Task goal: The lines to find are those in the entries that hold the word "measuring"; copy every one of them.

━━━ Working data ━━━

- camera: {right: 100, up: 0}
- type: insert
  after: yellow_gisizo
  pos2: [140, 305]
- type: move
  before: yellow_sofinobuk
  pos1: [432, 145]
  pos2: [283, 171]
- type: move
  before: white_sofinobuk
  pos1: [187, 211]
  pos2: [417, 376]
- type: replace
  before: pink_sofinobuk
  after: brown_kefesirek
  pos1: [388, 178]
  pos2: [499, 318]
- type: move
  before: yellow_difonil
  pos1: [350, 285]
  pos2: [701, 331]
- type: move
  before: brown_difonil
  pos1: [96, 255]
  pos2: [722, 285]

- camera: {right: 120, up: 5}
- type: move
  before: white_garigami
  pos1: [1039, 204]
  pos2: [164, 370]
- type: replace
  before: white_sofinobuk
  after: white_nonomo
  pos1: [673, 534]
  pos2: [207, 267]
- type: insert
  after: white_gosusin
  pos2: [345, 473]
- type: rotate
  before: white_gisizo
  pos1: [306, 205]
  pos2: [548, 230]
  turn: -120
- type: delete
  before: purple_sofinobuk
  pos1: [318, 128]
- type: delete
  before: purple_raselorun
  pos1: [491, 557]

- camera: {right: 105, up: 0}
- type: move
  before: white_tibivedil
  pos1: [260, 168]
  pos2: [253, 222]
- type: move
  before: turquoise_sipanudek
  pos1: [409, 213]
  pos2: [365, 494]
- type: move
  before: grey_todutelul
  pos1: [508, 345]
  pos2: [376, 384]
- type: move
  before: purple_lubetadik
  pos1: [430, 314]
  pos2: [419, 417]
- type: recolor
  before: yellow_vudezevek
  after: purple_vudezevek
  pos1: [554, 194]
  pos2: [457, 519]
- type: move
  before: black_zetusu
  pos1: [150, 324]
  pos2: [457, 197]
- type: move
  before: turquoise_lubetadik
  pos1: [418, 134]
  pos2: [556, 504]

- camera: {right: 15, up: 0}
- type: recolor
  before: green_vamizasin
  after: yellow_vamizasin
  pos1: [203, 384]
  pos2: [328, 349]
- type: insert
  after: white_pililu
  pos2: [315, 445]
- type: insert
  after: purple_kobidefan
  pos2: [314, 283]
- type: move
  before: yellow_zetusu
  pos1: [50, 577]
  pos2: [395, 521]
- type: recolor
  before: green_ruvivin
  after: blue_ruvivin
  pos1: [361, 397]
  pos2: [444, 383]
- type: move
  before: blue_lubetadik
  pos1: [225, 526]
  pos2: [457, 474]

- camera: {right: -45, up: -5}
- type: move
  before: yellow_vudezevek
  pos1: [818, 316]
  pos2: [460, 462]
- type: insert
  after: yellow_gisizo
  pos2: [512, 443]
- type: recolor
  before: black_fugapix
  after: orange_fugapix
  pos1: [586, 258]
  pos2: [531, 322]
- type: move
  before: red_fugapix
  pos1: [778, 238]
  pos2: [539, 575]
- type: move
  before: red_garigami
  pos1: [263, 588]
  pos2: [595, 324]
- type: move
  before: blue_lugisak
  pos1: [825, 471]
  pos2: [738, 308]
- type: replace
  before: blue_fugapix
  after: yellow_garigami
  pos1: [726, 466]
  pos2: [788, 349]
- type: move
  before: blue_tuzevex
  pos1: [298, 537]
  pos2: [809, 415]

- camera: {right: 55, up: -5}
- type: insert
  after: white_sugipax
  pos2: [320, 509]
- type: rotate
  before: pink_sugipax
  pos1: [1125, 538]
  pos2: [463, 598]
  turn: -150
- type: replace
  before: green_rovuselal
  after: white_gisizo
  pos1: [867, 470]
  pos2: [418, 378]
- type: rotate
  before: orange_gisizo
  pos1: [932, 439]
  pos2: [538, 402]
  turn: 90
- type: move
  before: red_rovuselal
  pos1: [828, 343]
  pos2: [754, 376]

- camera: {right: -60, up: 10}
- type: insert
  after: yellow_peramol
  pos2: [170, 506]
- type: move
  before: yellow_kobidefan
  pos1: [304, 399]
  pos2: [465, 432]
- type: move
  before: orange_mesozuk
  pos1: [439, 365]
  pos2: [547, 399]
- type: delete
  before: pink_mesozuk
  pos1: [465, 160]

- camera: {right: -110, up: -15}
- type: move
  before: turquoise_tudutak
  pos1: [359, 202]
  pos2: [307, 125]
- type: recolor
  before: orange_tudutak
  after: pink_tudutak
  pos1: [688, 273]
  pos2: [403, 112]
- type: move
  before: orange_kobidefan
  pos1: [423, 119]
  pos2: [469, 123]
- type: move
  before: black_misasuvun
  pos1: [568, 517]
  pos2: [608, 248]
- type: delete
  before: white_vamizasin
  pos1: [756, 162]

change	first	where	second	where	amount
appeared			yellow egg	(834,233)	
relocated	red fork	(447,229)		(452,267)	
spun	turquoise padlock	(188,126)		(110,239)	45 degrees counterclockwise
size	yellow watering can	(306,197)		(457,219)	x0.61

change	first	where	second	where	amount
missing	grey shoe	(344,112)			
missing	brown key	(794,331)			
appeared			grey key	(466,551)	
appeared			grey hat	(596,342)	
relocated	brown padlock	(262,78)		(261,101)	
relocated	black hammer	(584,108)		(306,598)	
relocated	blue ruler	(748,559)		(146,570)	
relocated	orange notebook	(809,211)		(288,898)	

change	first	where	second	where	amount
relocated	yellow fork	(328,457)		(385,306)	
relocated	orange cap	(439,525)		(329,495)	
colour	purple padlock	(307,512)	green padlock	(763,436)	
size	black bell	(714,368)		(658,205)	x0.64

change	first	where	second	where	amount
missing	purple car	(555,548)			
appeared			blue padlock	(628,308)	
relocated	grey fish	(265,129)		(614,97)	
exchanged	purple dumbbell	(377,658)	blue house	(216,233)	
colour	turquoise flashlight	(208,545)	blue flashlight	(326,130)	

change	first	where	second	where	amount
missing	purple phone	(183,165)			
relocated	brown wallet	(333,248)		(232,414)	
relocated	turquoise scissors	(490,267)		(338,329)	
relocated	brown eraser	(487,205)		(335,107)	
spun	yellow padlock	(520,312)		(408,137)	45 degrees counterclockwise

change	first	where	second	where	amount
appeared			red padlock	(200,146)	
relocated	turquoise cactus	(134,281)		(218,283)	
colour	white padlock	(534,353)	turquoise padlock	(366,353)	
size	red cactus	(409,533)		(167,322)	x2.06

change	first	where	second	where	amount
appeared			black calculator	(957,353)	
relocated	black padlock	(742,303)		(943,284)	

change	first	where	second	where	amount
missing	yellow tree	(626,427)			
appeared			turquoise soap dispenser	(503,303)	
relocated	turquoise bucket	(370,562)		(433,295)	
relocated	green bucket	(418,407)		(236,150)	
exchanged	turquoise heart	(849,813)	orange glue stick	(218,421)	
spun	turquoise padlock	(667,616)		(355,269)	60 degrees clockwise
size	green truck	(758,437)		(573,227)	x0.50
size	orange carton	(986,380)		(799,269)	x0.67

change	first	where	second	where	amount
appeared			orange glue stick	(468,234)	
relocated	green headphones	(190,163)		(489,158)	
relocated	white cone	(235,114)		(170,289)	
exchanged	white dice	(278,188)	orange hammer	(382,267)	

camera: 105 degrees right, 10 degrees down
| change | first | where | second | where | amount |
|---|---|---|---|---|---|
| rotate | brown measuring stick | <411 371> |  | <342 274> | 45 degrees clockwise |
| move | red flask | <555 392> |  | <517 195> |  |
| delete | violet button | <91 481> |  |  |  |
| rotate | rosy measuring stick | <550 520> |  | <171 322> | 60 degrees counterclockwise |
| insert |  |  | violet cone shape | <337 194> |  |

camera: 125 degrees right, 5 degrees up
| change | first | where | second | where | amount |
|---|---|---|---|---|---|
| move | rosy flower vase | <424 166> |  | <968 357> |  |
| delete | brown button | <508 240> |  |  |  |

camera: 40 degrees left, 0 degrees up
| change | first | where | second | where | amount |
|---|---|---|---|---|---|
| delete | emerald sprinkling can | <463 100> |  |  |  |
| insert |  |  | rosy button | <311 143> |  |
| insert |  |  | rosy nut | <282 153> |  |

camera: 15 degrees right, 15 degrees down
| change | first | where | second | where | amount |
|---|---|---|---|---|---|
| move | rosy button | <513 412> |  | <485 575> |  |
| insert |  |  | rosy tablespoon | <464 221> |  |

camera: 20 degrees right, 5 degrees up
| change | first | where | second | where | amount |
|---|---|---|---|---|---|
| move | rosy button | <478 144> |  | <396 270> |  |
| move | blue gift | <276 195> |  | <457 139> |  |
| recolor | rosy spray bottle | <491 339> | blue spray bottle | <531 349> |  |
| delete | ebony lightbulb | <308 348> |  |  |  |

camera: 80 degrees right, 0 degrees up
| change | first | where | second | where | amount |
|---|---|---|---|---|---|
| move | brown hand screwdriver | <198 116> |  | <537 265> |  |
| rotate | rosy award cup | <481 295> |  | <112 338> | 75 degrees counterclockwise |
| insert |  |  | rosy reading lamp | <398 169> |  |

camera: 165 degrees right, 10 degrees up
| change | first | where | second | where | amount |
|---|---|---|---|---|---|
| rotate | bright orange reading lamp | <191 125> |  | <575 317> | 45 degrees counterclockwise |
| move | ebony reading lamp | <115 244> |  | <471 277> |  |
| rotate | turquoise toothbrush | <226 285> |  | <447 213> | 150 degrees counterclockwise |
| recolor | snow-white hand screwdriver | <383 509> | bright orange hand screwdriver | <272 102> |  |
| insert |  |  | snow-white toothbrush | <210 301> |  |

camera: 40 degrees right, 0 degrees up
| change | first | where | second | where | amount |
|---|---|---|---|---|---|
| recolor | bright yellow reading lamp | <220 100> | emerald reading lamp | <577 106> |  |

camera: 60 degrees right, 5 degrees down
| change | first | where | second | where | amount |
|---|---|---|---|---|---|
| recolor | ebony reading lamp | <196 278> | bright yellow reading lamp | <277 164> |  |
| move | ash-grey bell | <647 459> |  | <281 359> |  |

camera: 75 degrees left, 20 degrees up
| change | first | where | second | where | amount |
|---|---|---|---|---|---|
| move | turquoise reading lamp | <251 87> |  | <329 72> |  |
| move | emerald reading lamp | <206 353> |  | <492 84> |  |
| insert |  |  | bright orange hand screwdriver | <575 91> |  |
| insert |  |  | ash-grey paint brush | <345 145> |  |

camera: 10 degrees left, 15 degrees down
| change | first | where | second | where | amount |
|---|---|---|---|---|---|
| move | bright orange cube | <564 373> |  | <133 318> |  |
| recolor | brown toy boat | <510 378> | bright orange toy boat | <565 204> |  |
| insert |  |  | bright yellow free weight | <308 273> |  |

━━━

Your solution:
| rotate | brown measuring stick | <411 371> |  | <342 274> | 45 degrees clockwise |
| rotate | rosy measuring stick | <550 520> |  | <171 322> | 60 degrees counterclockwise |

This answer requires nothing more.